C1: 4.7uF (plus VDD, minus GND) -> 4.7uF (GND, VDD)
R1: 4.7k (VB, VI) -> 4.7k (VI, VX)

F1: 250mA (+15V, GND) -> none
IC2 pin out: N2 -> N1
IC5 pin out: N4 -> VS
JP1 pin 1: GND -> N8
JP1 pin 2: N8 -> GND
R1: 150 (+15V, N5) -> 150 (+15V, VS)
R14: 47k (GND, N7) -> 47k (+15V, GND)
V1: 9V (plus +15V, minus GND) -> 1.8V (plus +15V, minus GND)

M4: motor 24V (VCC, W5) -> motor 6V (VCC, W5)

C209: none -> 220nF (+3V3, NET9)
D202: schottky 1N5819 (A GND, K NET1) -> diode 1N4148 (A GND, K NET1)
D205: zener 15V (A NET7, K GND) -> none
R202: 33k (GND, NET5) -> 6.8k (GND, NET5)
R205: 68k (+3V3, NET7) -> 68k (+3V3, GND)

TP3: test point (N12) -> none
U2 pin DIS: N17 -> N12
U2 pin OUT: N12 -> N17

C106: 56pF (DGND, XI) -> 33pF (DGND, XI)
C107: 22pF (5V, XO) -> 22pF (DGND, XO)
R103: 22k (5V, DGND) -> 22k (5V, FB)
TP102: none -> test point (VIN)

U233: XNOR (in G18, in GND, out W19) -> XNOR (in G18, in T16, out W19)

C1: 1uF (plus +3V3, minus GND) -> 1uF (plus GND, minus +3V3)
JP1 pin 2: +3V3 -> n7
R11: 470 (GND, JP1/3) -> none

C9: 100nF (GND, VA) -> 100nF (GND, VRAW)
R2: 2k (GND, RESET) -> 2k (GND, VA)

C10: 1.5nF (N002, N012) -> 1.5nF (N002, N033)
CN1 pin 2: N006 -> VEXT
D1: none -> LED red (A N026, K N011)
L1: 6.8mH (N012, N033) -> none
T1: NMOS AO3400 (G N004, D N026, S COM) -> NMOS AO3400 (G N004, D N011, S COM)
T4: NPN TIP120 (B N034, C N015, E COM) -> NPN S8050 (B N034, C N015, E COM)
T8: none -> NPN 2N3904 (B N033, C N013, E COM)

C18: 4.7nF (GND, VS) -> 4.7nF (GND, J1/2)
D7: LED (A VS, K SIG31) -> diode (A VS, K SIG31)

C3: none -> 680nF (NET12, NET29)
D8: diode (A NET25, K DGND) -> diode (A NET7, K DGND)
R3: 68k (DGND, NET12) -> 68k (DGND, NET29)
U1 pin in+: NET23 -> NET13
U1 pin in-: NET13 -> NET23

## WHAT YOU WILL DO
Pull every line containing "test" from the data.

## RESPONSE TO THIS TASK
TP3: test point (N12) -> none
TP102: none -> test point (VIN)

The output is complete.